### PROVIDED ENTRIES ###
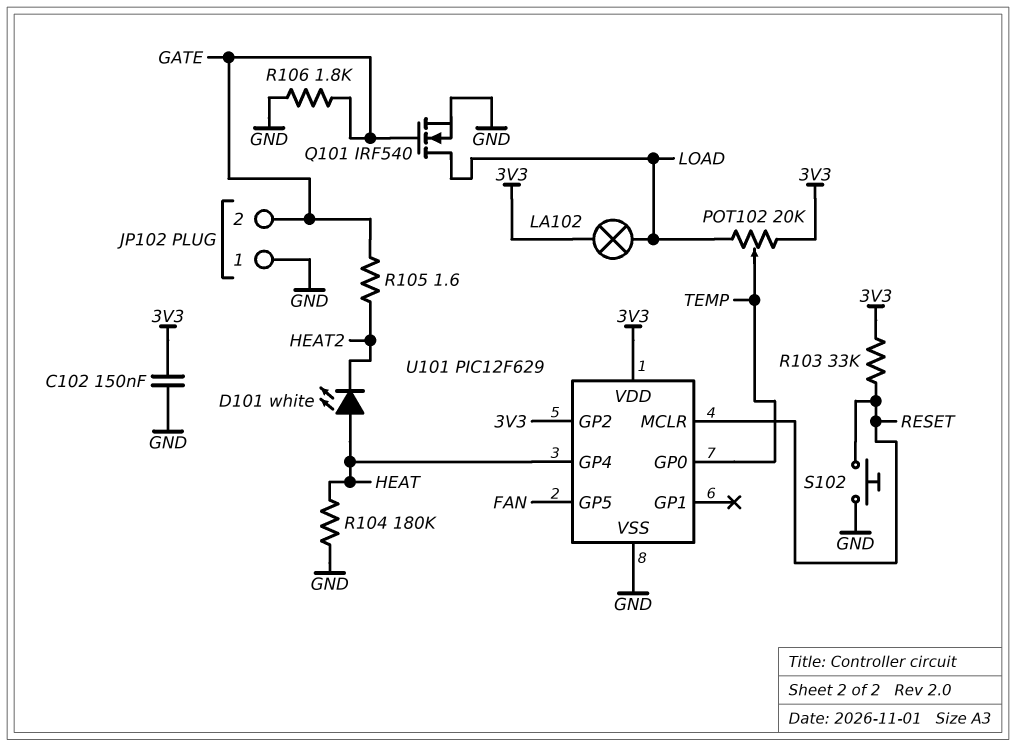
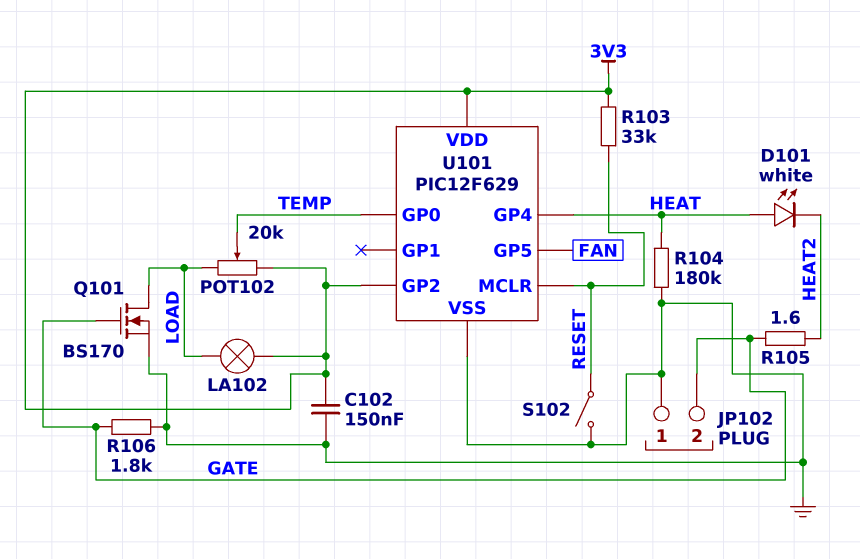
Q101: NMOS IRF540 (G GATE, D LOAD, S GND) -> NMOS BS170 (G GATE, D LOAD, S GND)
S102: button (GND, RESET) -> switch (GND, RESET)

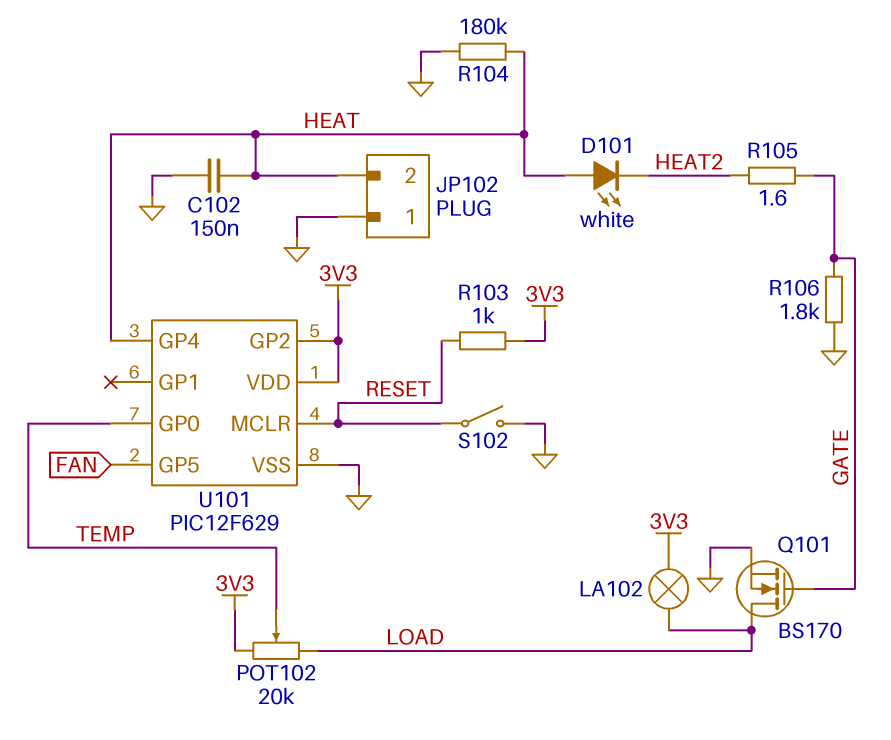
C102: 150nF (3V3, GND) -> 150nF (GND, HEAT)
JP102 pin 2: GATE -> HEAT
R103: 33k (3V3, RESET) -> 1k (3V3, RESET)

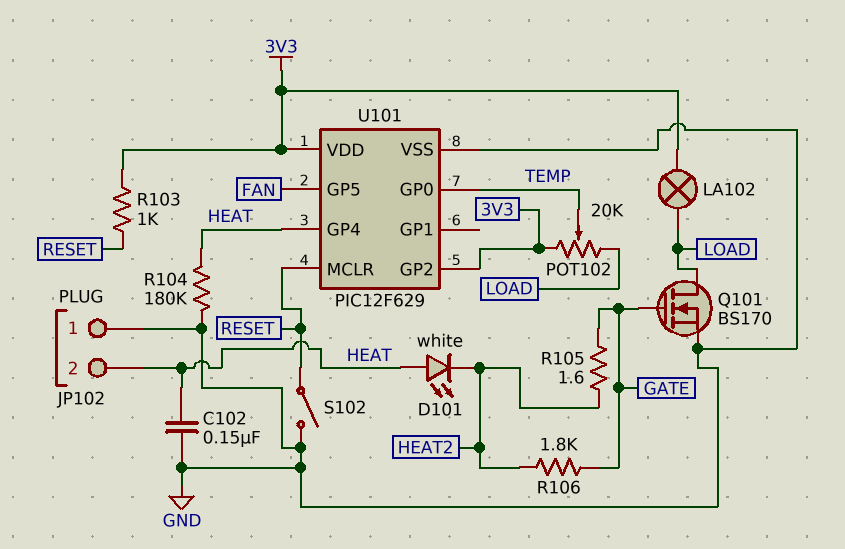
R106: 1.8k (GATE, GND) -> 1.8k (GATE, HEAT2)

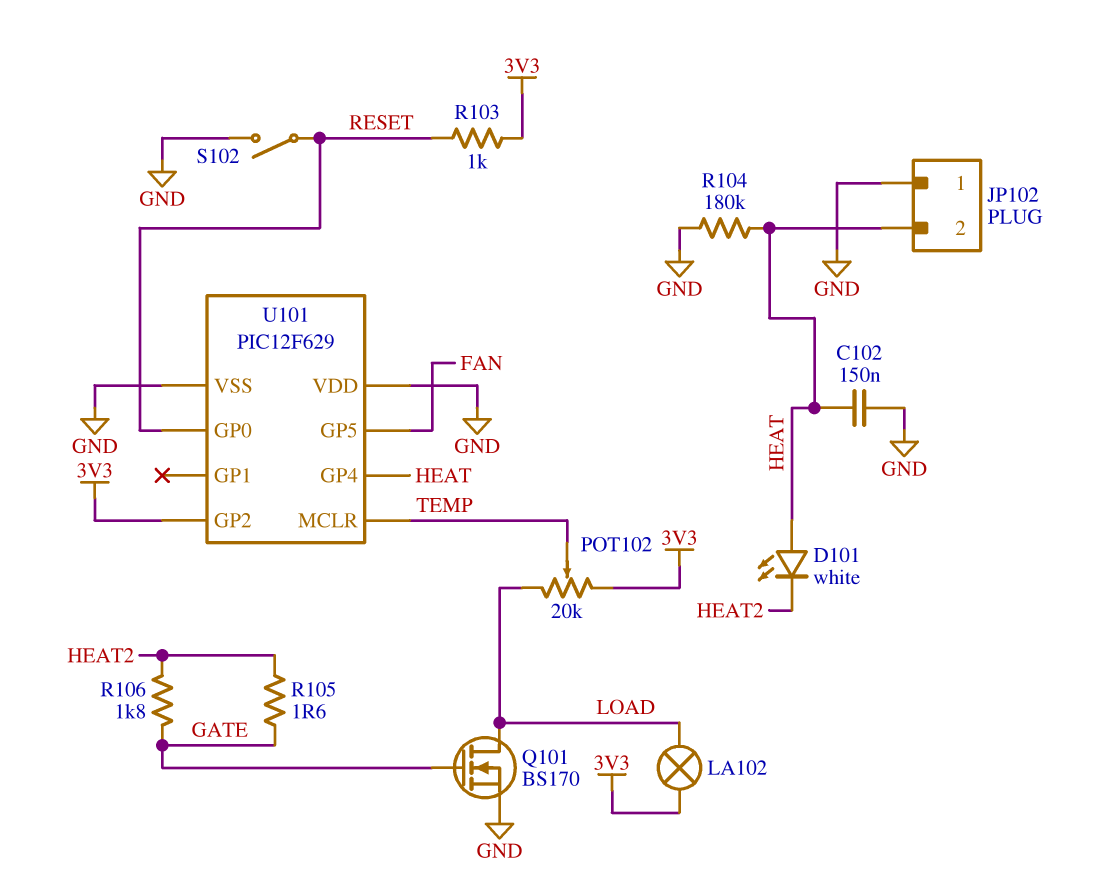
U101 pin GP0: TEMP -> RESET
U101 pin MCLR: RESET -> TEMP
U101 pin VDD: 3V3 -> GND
###
**WHAT THE EXERCISE ASKS**
When you reach the line that contains "R103: 33k (3V3, RESET) -> 1k (3V3, RESET)" in the records above, copy it and every line after it exactly through the last one, leaving out the pictures.

**RESULT OF THE TASK**
R103: 33k (3V3, RESET) -> 1k (3V3, RESET)

R106: 1.8k (GATE, GND) -> 1.8k (GATE, HEAT2)

U101 pin GP0: TEMP -> RESET
U101 pin MCLR: RESET -> TEMP
U101 pin VDD: 3V3 -> GND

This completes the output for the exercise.